Exercise goal –
Give the lines below again, substituting "dark clothing at right" for every "silhouette clothing at right" and leaving everything else unchanged. Leave the pictures out of your answer.

Recorded information –
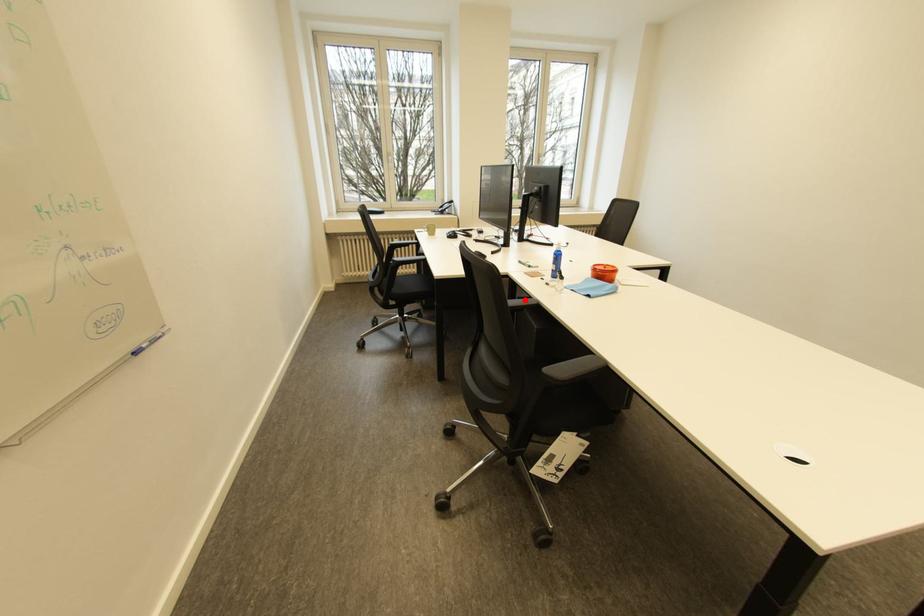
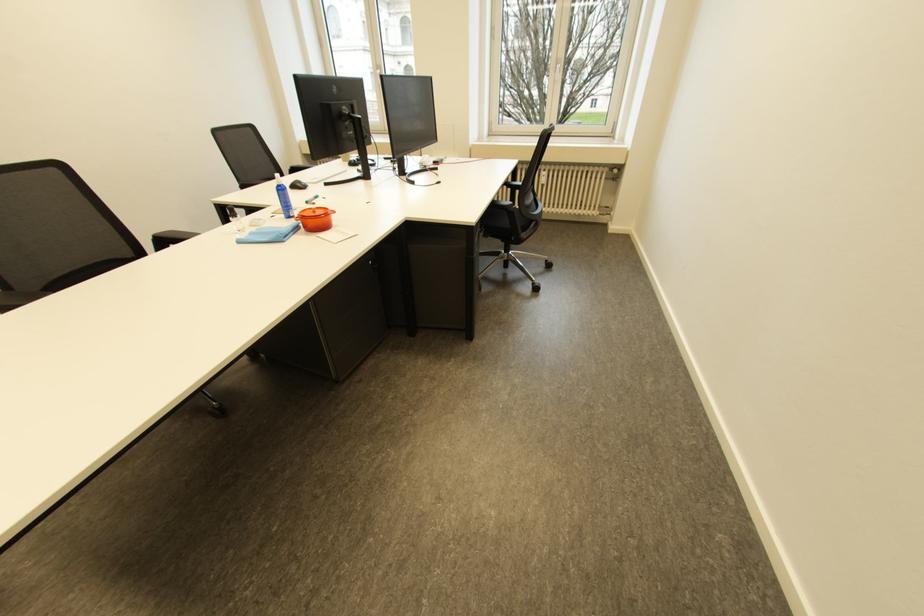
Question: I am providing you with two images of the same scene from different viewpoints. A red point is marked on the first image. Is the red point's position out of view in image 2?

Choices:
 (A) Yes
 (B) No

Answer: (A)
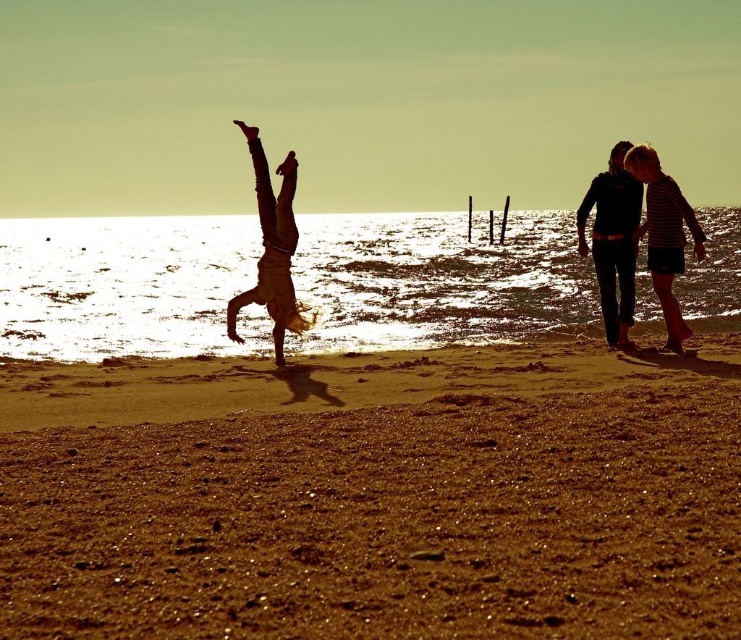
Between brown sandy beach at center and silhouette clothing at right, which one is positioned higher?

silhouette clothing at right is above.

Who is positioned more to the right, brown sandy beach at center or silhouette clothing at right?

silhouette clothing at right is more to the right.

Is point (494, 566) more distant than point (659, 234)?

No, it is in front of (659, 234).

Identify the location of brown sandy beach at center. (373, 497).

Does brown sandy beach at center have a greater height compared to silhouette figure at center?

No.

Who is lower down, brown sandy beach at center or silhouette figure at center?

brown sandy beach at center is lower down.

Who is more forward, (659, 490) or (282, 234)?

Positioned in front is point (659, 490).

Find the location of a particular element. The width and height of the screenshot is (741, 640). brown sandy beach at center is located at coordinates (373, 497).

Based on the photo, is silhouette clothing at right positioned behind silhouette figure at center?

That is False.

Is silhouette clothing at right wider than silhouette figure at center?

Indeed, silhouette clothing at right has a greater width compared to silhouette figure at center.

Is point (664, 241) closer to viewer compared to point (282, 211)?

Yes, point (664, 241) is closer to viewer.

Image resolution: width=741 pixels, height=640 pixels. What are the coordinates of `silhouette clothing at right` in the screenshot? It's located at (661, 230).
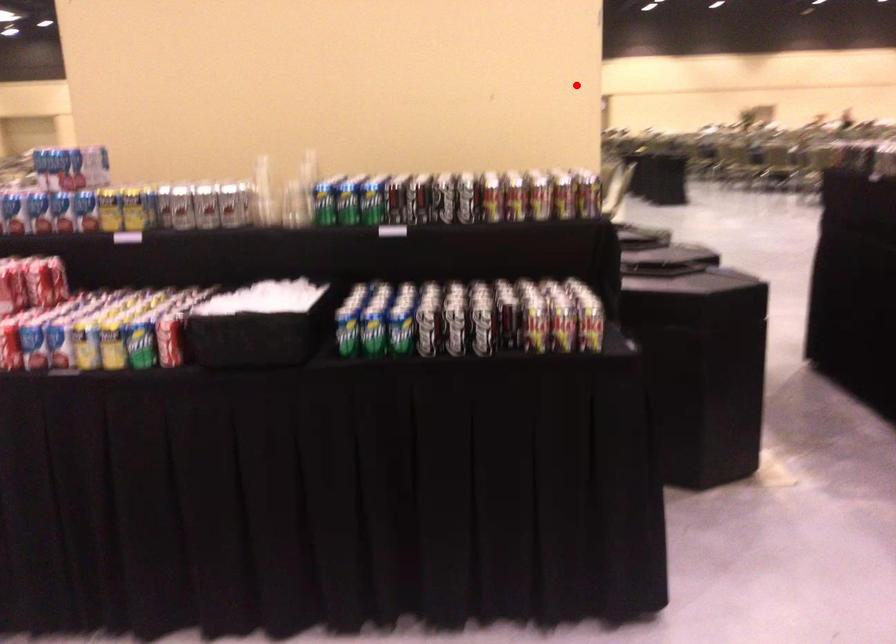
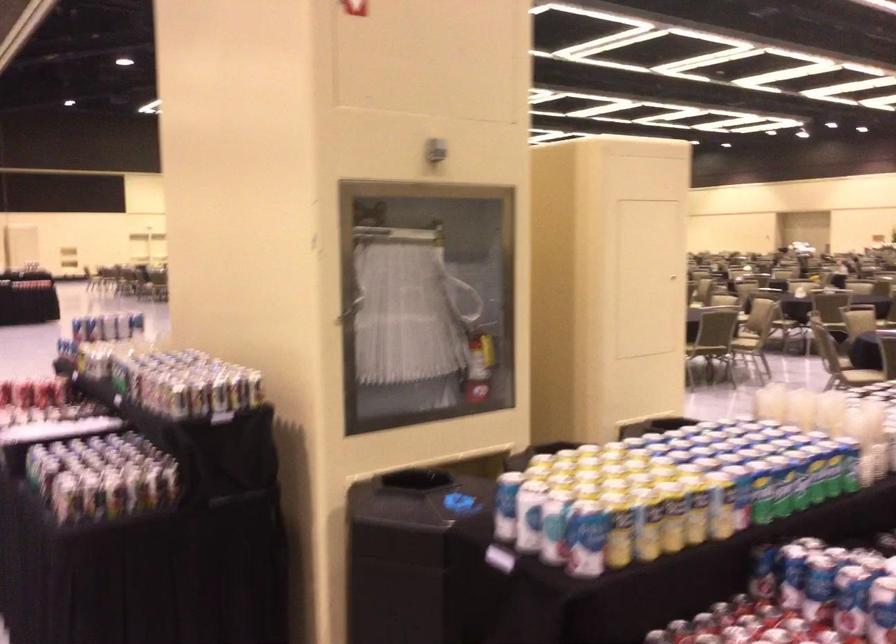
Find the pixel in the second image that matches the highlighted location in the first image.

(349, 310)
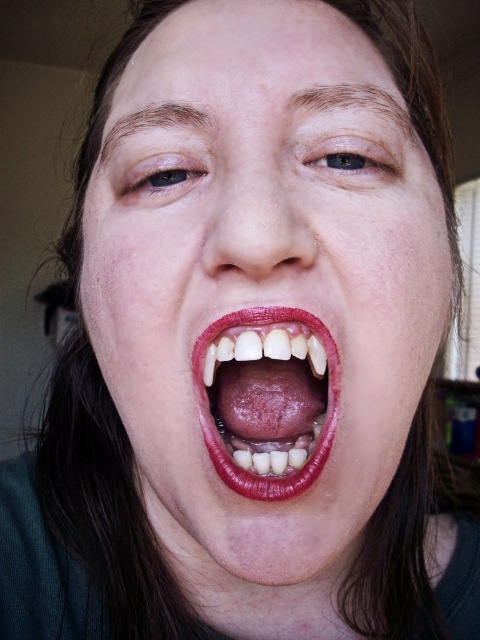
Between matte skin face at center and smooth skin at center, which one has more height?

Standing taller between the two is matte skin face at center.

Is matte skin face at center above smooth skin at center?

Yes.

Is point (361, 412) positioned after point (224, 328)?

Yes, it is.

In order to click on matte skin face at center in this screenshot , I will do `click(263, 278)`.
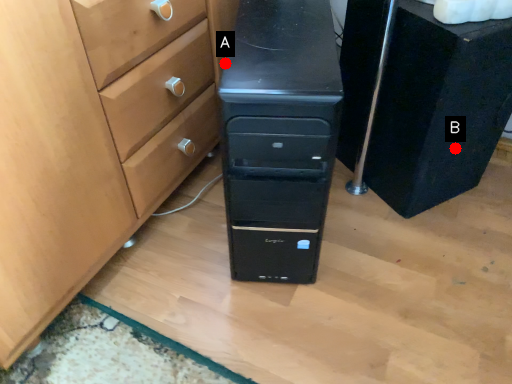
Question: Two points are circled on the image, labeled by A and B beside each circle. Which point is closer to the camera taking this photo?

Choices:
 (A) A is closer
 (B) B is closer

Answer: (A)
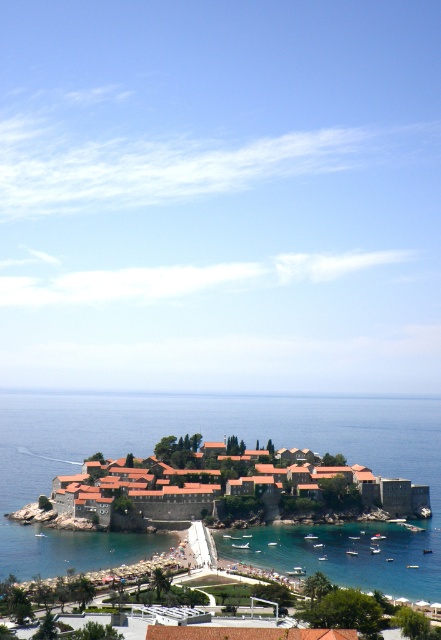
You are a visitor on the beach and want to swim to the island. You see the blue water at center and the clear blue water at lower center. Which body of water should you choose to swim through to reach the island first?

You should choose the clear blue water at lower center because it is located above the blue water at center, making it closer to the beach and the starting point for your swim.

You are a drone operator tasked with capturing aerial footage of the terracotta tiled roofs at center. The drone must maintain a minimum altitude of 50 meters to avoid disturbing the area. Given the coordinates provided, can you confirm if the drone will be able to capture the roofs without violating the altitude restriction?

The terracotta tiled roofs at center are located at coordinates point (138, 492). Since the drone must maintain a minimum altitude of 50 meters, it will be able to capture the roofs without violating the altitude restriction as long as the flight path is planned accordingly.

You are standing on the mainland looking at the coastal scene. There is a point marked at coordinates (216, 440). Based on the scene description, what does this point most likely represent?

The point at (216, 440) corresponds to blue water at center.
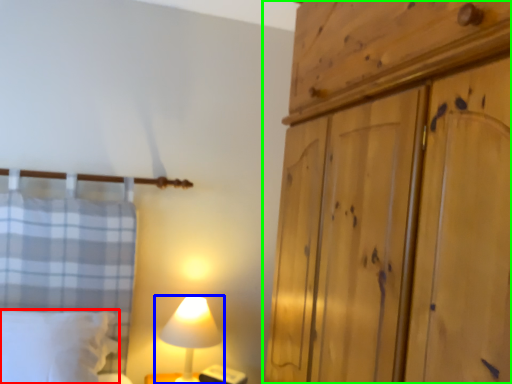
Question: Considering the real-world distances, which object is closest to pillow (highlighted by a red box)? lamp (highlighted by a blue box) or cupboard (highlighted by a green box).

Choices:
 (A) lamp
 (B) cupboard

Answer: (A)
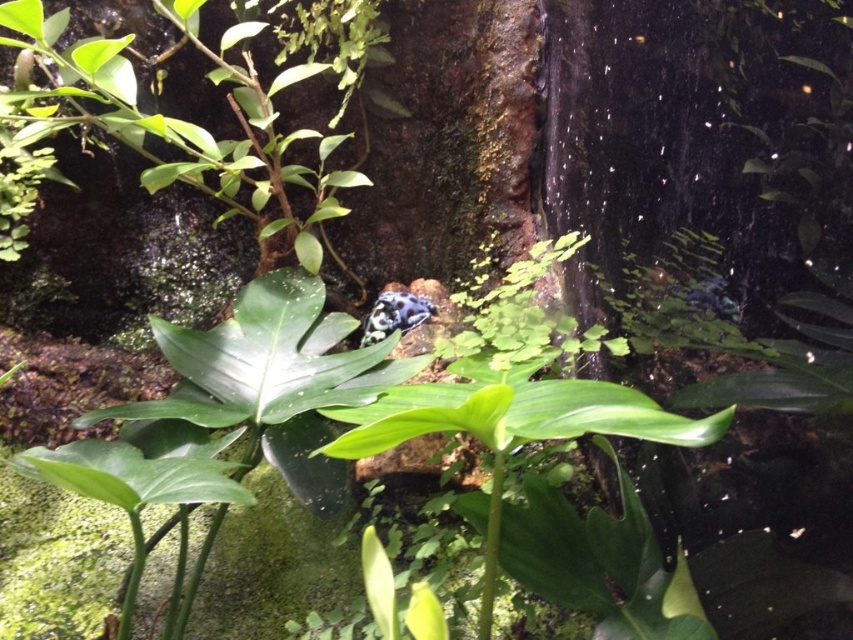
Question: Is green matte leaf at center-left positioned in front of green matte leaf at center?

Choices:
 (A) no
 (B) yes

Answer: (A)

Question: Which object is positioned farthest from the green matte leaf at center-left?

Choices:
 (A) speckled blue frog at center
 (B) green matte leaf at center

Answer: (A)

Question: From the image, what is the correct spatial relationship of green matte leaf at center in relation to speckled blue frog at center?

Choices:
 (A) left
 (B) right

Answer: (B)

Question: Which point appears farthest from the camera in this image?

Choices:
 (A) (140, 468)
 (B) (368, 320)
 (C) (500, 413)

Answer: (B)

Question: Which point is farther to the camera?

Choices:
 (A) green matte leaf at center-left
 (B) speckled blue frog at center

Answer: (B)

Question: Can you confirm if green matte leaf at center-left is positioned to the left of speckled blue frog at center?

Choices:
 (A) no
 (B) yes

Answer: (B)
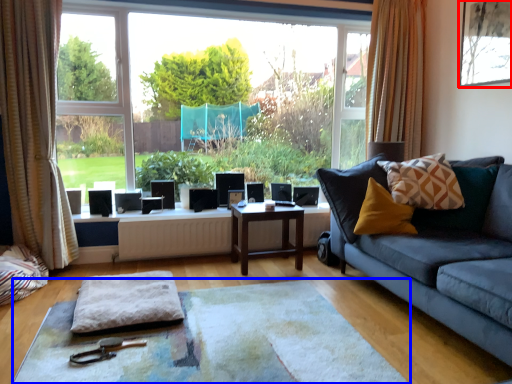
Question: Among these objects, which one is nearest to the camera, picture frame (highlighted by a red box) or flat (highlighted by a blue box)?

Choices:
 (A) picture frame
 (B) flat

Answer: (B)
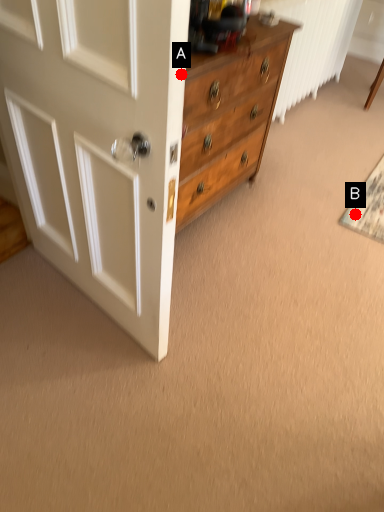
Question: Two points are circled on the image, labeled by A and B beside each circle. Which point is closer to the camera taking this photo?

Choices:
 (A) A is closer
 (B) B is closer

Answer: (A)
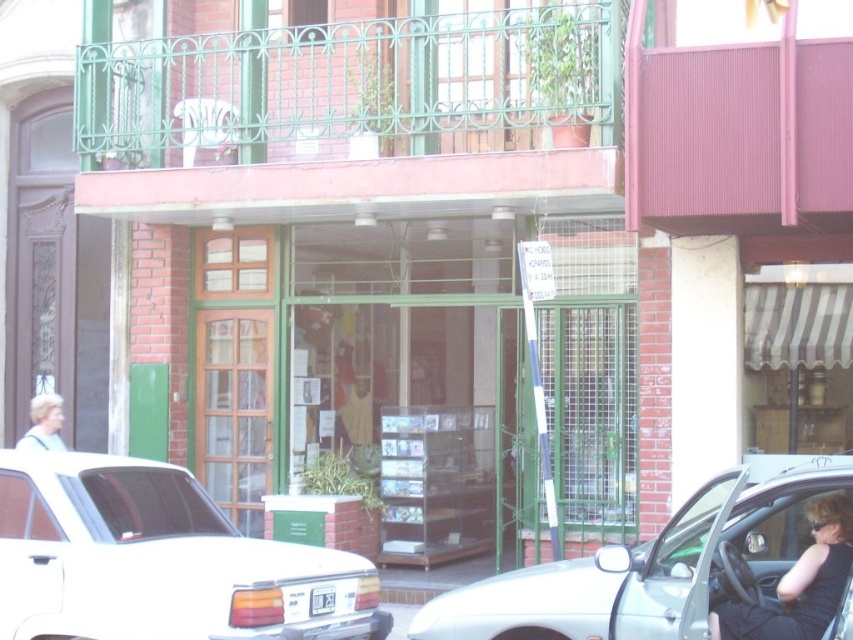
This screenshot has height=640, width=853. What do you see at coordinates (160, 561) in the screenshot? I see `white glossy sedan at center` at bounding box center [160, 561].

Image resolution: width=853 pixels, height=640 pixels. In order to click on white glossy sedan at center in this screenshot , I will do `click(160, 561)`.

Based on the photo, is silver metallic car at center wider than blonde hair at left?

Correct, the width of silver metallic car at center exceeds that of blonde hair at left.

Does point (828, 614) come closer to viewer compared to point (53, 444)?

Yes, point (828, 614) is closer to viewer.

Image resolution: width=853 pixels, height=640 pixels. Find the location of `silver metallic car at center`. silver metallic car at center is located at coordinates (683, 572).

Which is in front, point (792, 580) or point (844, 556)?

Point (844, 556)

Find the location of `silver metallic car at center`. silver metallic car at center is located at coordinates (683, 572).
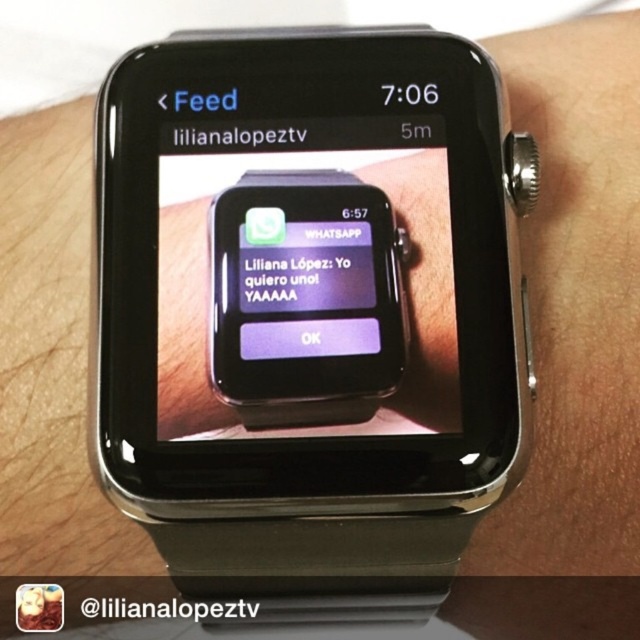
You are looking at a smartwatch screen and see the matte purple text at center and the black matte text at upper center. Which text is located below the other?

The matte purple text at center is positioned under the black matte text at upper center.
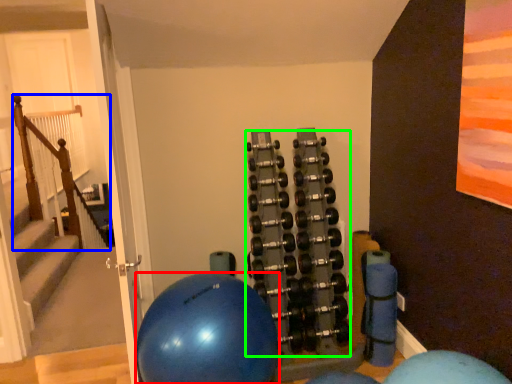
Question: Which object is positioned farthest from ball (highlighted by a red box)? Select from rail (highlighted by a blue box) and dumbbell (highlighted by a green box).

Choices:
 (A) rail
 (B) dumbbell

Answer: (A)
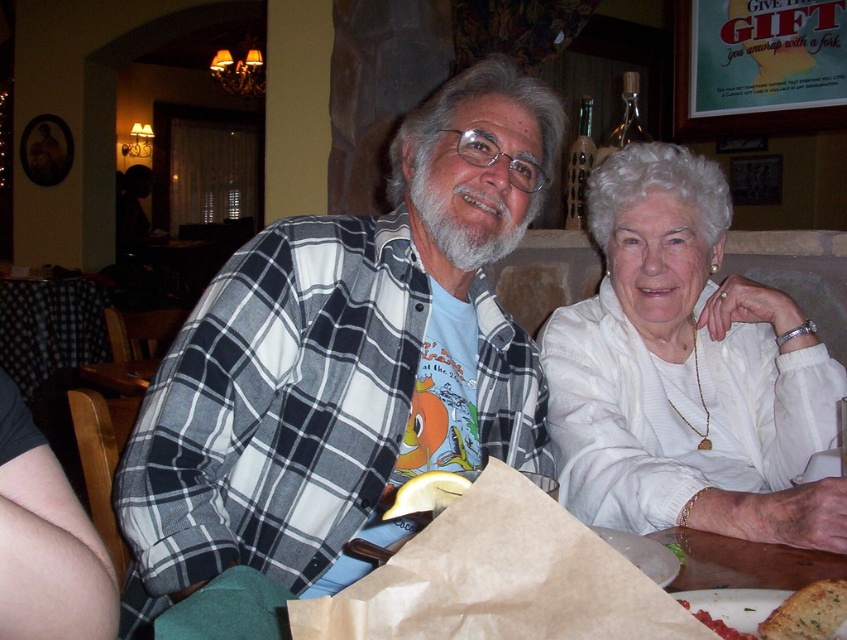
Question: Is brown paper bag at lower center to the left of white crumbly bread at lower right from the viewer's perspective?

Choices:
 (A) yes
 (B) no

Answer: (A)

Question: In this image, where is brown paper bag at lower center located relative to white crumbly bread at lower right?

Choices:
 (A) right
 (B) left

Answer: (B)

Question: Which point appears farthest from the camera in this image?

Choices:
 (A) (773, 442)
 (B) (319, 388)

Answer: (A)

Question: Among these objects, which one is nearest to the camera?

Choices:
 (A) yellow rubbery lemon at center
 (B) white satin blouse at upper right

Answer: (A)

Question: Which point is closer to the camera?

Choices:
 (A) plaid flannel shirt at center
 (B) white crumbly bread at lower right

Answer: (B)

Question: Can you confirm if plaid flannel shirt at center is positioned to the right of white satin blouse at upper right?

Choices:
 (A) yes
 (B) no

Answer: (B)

Response to the task –
Question: I am providing you with two images of the same scene from different viewpoints. A red point is marked on the first image. Is the red point's position out of view in image 2?

Choices:
 (A) Yes
 (B) No

Answer: (A)
Between brown sandy beach at center and dark clothing at right, which one is positioned higher?

dark clothing at right is above.

Who is positioned more to the right, brown sandy beach at center or dark clothing at right?

dark clothing at right is more to the right.

Is point (494, 566) more distant than point (659, 234)?

No, it is in front of (659, 234).

Identify the location of brown sandy beach at center. (373, 497).

Does brown sandy beach at center have a greater height compared to silhouette figure at center?

No.

Who is lower down, brown sandy beach at center or silhouette figure at center?

brown sandy beach at center is lower down.

Who is more forward, (659, 490) or (282, 234)?

Positioned in front is point (659, 490).

Find the location of a particular element. The width and height of the screenshot is (741, 640). brown sandy beach at center is located at coordinates (373, 497).

Based on the photo, is dark clothing at right positioned behind silhouette figure at center?

That is False.

Is dark clothing at right wider than silhouette figure at center?

Indeed, dark clothing at right has a greater width compared to silhouette figure at center.

Is point (664, 241) closer to viewer compared to point (282, 211)?

Yes, point (664, 241) is closer to viewer.

Image resolution: width=741 pixels, height=640 pixels. What are the coordinates of `dark clothing at right` in the screenshot? It's located at (661, 230).
Find the pixel in the second image that matches the highlighted location in the first image.

(349, 310)
Between matte skin face at center and smooth skin at center, which one has more height?

Standing taller between the two is matte skin face at center.

Is matte skin face at center above smooth skin at center?

Yes.

Is point (361, 412) positioned after point (224, 328)?

Yes, it is.

In order to click on matte skin face at center in this screenshot , I will do `click(263, 278)`.
Question: Two points are circled on the image, labeled by A and B beside each circle. Which point is closer to the camera taking this photo?

Choices:
 (A) A is closer
 (B) B is closer

Answer: (A)
You are a visitor on the beach and want to swim to the island. You see the blue water at center and the clear blue water at lower center. Which body of water should you choose to swim through to reach the island first?

You should choose the clear blue water at lower center because it is located above the blue water at center, making it closer to the beach and the starting point for your swim.

You are a drone operator tasked with capturing aerial footage of the terracotta tiled roofs at center. The drone must maintain a minimum altitude of 50 meters to avoid disturbing the area. Given the coordinates provided, can you confirm if the drone will be able to capture the roofs without violating the altitude restriction?

The terracotta tiled roofs at center are located at coordinates point (138, 492). Since the drone must maintain a minimum altitude of 50 meters, it will be able to capture the roofs without violating the altitude restriction as long as the flight path is planned accordingly.

You are standing on the mainland looking at the coastal scene. There is a point marked at coordinates (216, 440). Based on the scene description, what does this point most likely represent?

The point at (216, 440) corresponds to blue water at center.
Question: Considering the real-world distances, which object is closest to pillow (highlighted by a red box)? lamp (highlighted by a blue box) or cupboard (highlighted by a green box).

Choices:
 (A) lamp
 (B) cupboard

Answer: (A)
Question: Is green matte leaf at center-left positioned in front of green matte leaf at center?

Choices:
 (A) no
 (B) yes

Answer: (A)

Question: Which object is positioned farthest from the green matte leaf at center-left?

Choices:
 (A) speckled blue frog at center
 (B) green matte leaf at center

Answer: (A)

Question: From the image, what is the correct spatial relationship of green matte leaf at center in relation to speckled blue frog at center?

Choices:
 (A) left
 (B) right

Answer: (B)

Question: Which point appears farthest from the camera in this image?

Choices:
 (A) (140, 468)
 (B) (368, 320)
 (C) (500, 413)

Answer: (B)

Question: Which point is farther to the camera?

Choices:
 (A) green matte leaf at center-left
 (B) speckled blue frog at center

Answer: (B)

Question: Can you confirm if green matte leaf at center-left is positioned to the left of speckled blue frog at center?

Choices:
 (A) no
 (B) yes

Answer: (B)
Question: Among these objects, which one is nearest to the camera, picture frame (highlighted by a red box) or flat (highlighted by a blue box)?

Choices:
 (A) picture frame
 (B) flat

Answer: (B)
Question: Two points are circled on the image, labeled by A and B beside each circle. Which point is closer to the camera taking this photo?

Choices:
 (A) A is closer
 (B) B is closer

Answer: (A)
This screenshot has height=640, width=853. What do you see at coordinates (160, 561) in the screenshot? I see `white glossy sedan at center` at bounding box center [160, 561].

Image resolution: width=853 pixels, height=640 pixels. In order to click on white glossy sedan at center in this screenshot , I will do `click(160, 561)`.

Based on the photo, is silver metallic car at center wider than blonde hair at left?

Correct, the width of silver metallic car at center exceeds that of blonde hair at left.

Does point (828, 614) come closer to viewer compared to point (53, 444)?

Yes, point (828, 614) is closer to viewer.

Image resolution: width=853 pixels, height=640 pixels. Find the location of `silver metallic car at center`. silver metallic car at center is located at coordinates (683, 572).

Which is in front, point (792, 580) or point (844, 556)?

Point (844, 556)

Find the location of `silver metallic car at center`. silver metallic car at center is located at coordinates (683, 572).
You are looking at a smartwatch screen and see the matte purple text at center and the black matte text at upper center. Which text is located below the other?

The matte purple text at center is positioned under the black matte text at upper center.
Question: Which object is positioned farthest from ball (highlighted by a red box)? Select from rail (highlighted by a blue box) and dumbbell (highlighted by a green box).

Choices:
 (A) rail
 (B) dumbbell

Answer: (A)
Question: Is brown paper bag at lower center to the left of white crumbly bread at lower right from the viewer's perspective?

Choices:
 (A) yes
 (B) no

Answer: (A)

Question: In this image, where is brown paper bag at lower center located relative to white crumbly bread at lower right?

Choices:
 (A) right
 (B) left

Answer: (B)

Question: Which point appears farthest from the camera in this image?

Choices:
 (A) (773, 442)
 (B) (319, 388)

Answer: (A)

Question: Among these objects, which one is nearest to the camera?

Choices:
 (A) yellow rubbery lemon at center
 (B) white satin blouse at upper right

Answer: (A)

Question: Which point is closer to the camera?

Choices:
 (A) plaid flannel shirt at center
 (B) white crumbly bread at lower right

Answer: (B)

Question: Can you confirm if plaid flannel shirt at center is positioned to the right of white satin blouse at upper right?

Choices:
 (A) yes
 (B) no

Answer: (B)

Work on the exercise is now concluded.